**WHAT TO PRODUCE**
Copy out the full listing below as it stands, with its pictures left behind.
RAW DATA: Begin
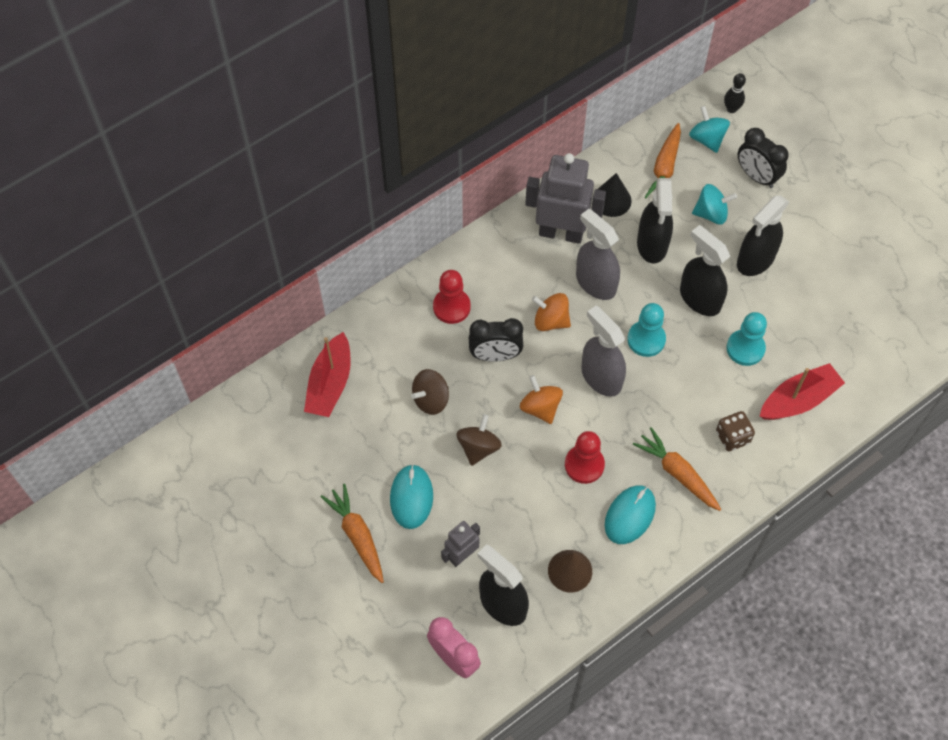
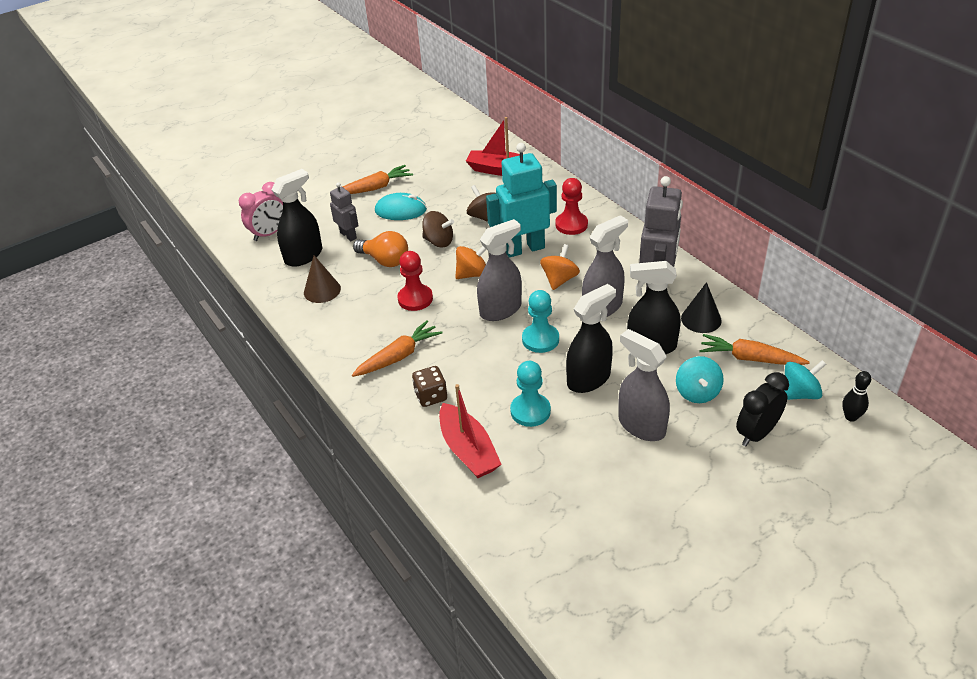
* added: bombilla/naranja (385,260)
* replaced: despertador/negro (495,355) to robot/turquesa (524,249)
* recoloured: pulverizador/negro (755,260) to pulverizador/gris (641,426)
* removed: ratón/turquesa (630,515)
RAW DATA: End
**WRITTEN RESPONSE**
* added: bombilla/naranja (385,260)
* replaced: despertador/negro (495,355) to robot/turquesa (524,249)
* recoloured: pulverizador/negro (755,260) to pulverizador/gris (641,426)
* removed: ratón/turquesa (630,515)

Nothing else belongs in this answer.